Aim of the task —
Apart from the images, the records below need to be copied exactly.

(Image sets with object changes)
--- START ---

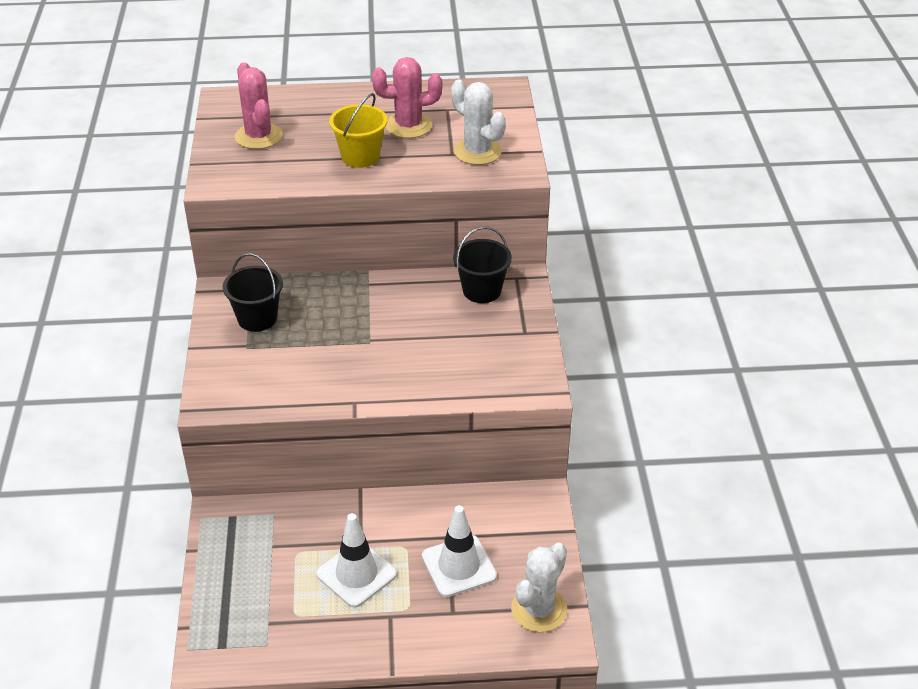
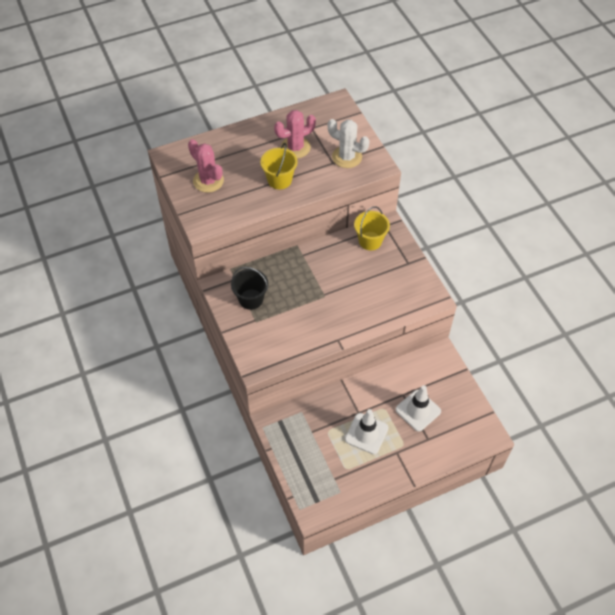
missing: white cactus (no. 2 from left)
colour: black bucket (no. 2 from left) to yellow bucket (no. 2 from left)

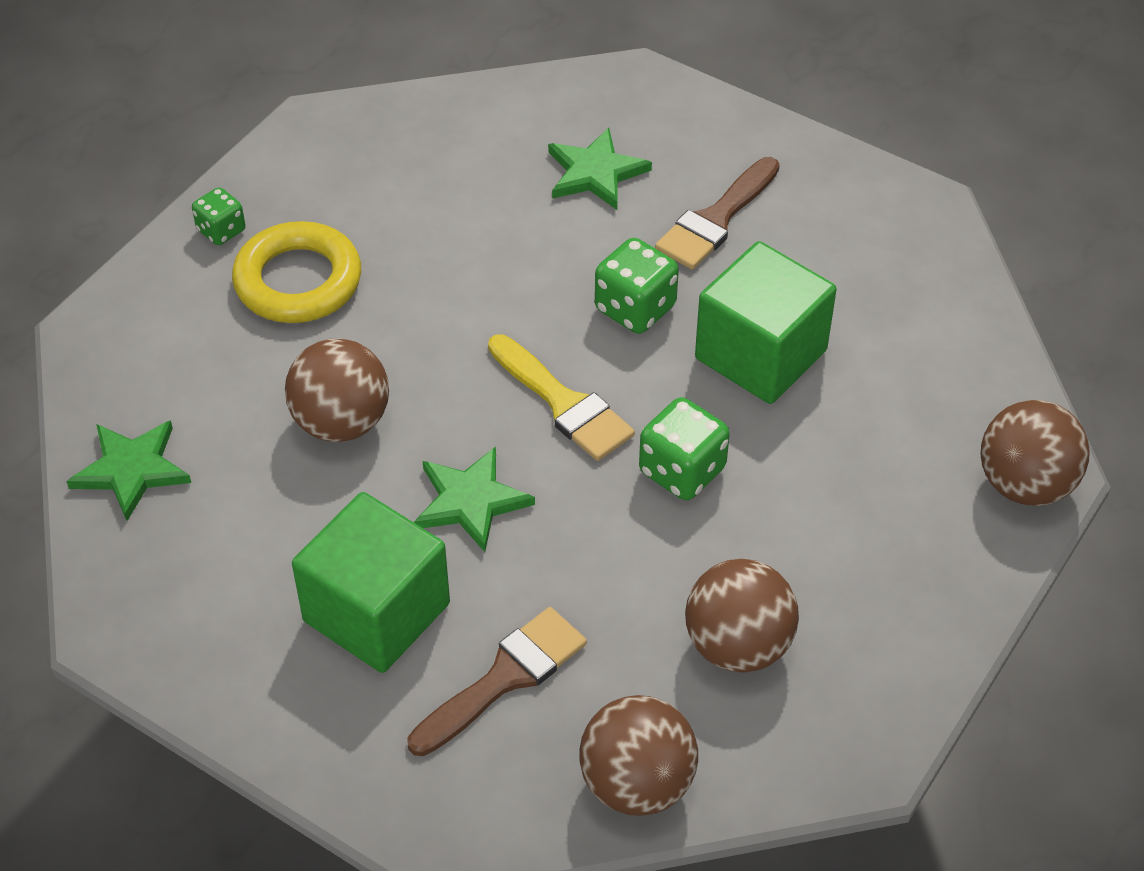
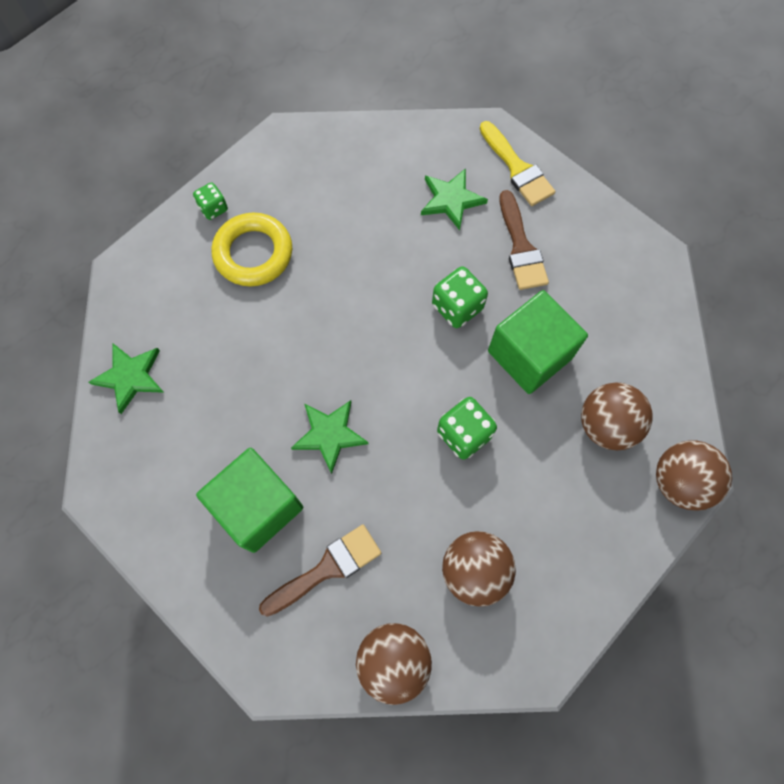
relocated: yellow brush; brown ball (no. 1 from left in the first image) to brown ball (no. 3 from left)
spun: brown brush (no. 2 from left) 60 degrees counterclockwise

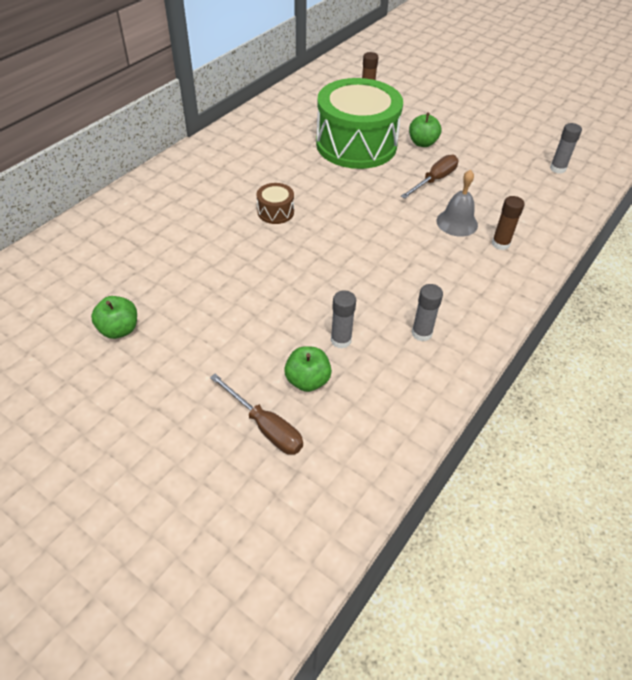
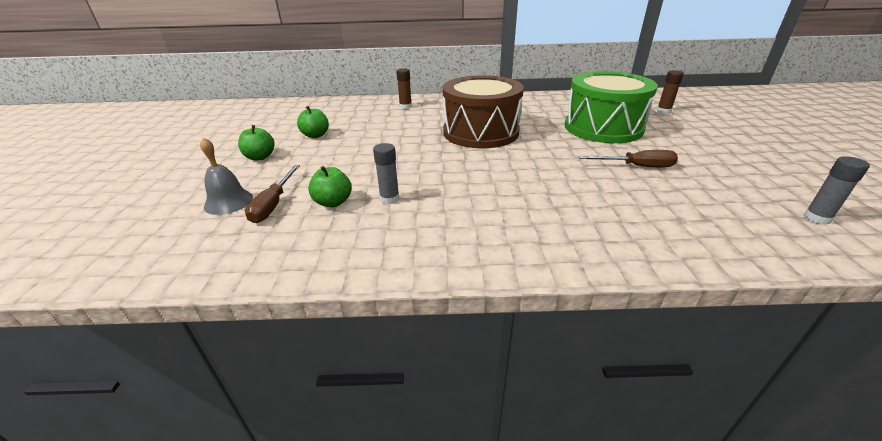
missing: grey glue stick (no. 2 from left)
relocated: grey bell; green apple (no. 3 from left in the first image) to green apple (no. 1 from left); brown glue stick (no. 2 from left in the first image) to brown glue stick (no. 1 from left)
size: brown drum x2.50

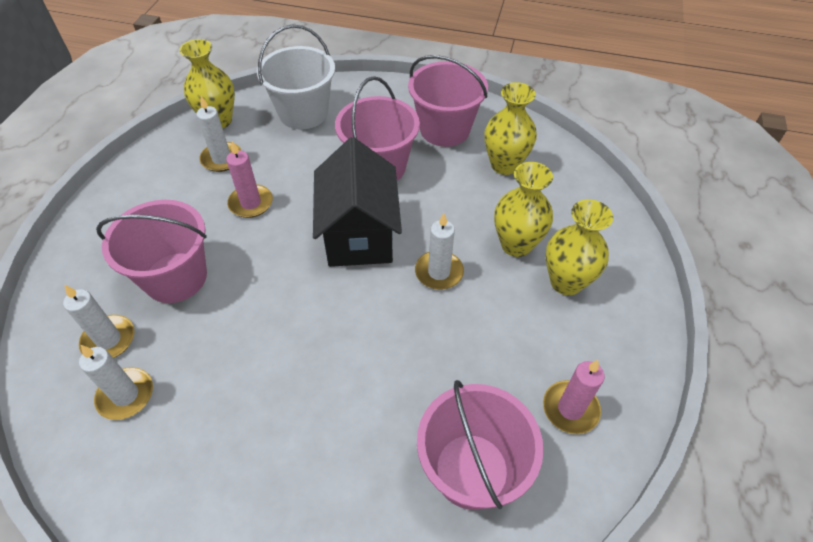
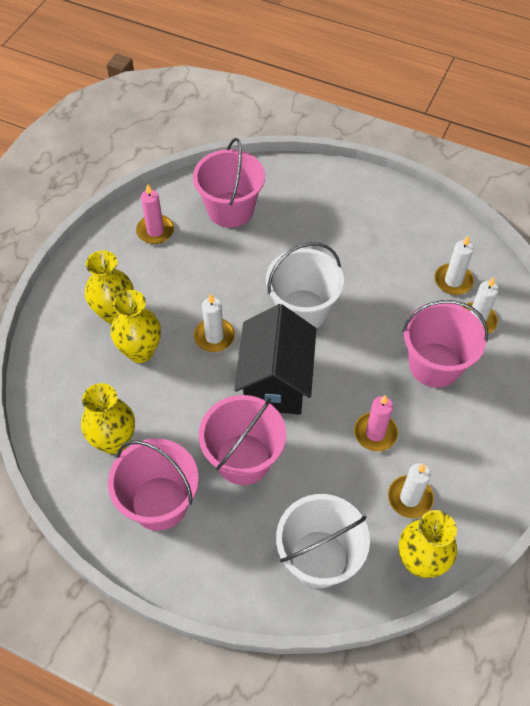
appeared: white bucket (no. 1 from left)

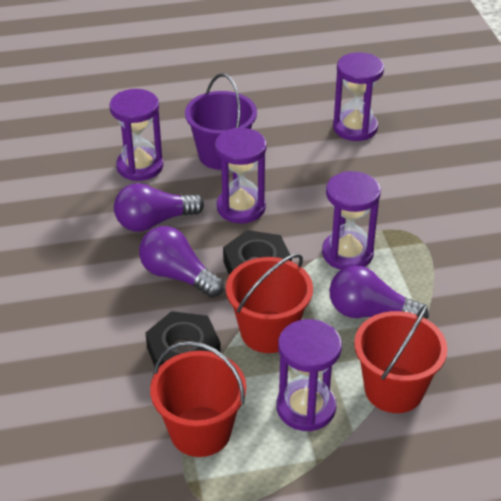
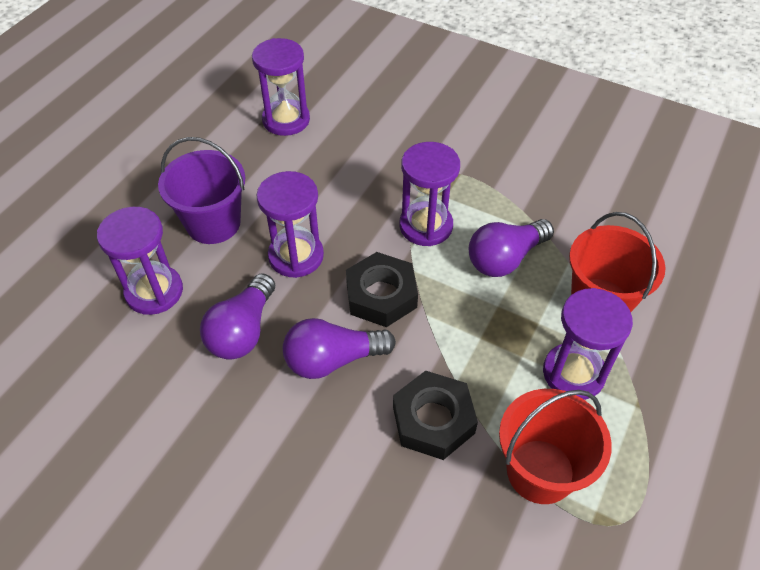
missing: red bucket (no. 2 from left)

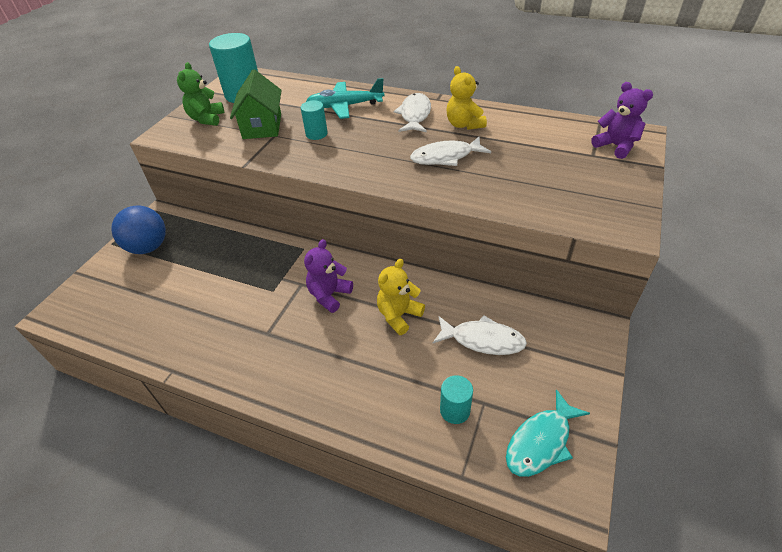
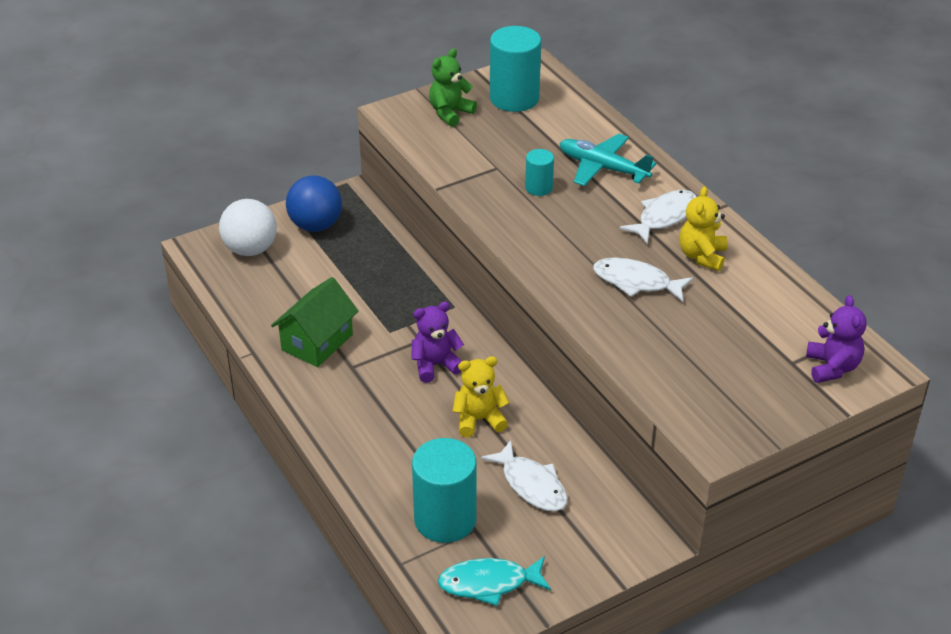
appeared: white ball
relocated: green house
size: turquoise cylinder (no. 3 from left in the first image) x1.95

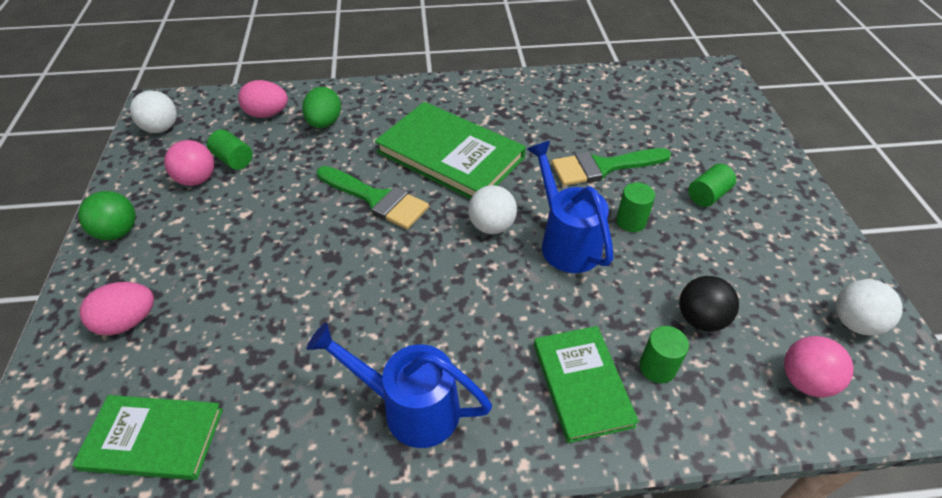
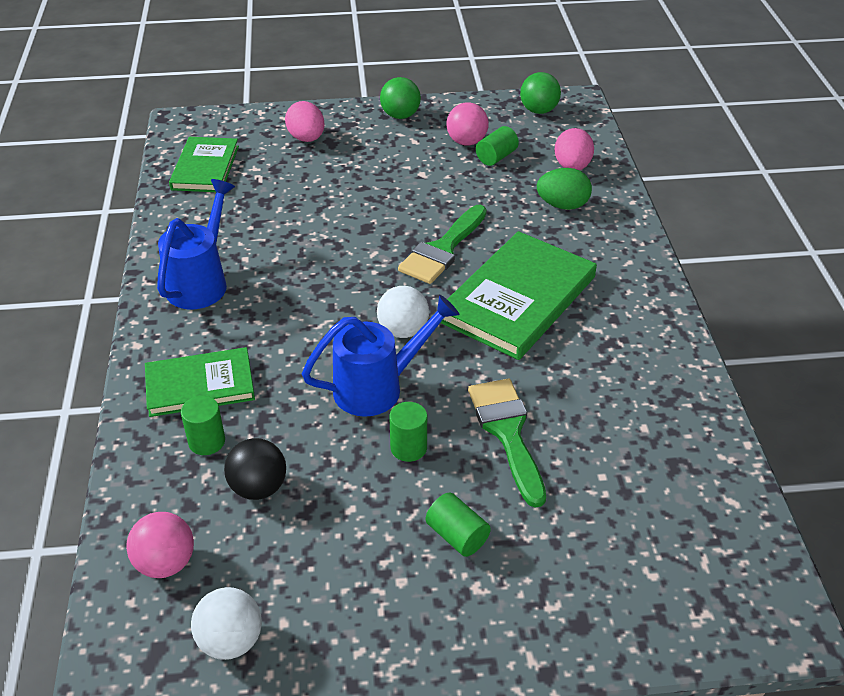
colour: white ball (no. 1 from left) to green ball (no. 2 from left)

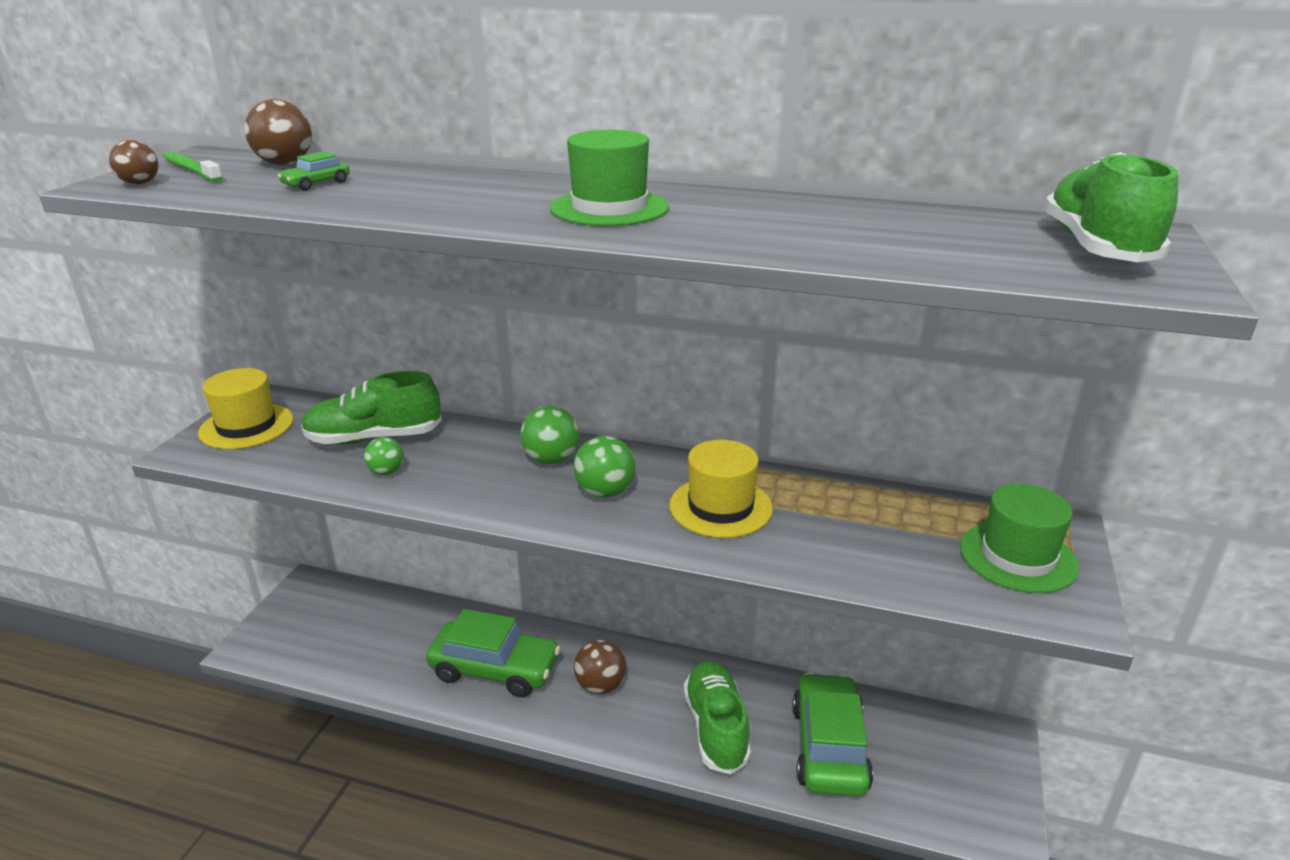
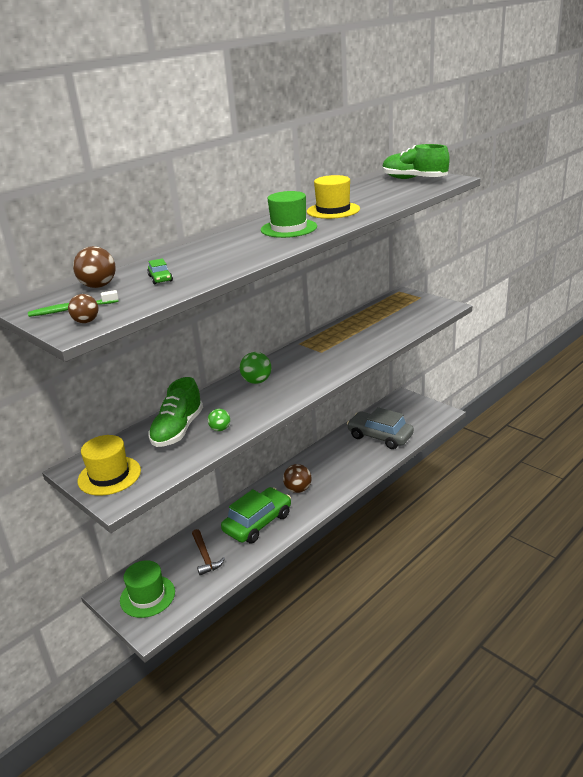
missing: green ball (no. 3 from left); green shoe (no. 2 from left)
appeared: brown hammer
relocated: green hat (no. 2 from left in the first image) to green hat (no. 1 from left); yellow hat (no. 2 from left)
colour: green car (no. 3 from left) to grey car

--- END ---

The answer —
missing: white cactus (no. 2 from left)
colour: black bucket (no. 2 from left) to yellow bucket (no. 2 from left)

relocated: yellow brush; brown ball (no. 1 from left in the first image) to brown ball (no. 3 from left)
spun: brown brush (no. 2 from left) 60 degrees counterclockwise

missing: grey glue stick (no. 2 from left)
relocated: grey bell; green apple (no. 3 from left in the first image) to green apple (no. 1 from left); brown glue stick (no. 2 from left in the first image) to brown glue stick (no. 1 from left)
size: brown drum x2.50

appeared: white bucket (no. 1 from left)

missing: red bucket (no. 2 from left)

appeared: white ball
relocated: green house
size: turquoise cylinder (no. 3 from left in the first image) x1.95

colour: white ball (no. 1 from left) to green ball (no. 2 from left)

missing: green ball (no. 3 from left); green shoe (no. 2 from left)
appeared: brown hammer
relocated: green hat (no. 2 from left in the first image) to green hat (no. 1 from left); yellow hat (no. 2 from left)
colour: green car (no. 3 from left) to grey car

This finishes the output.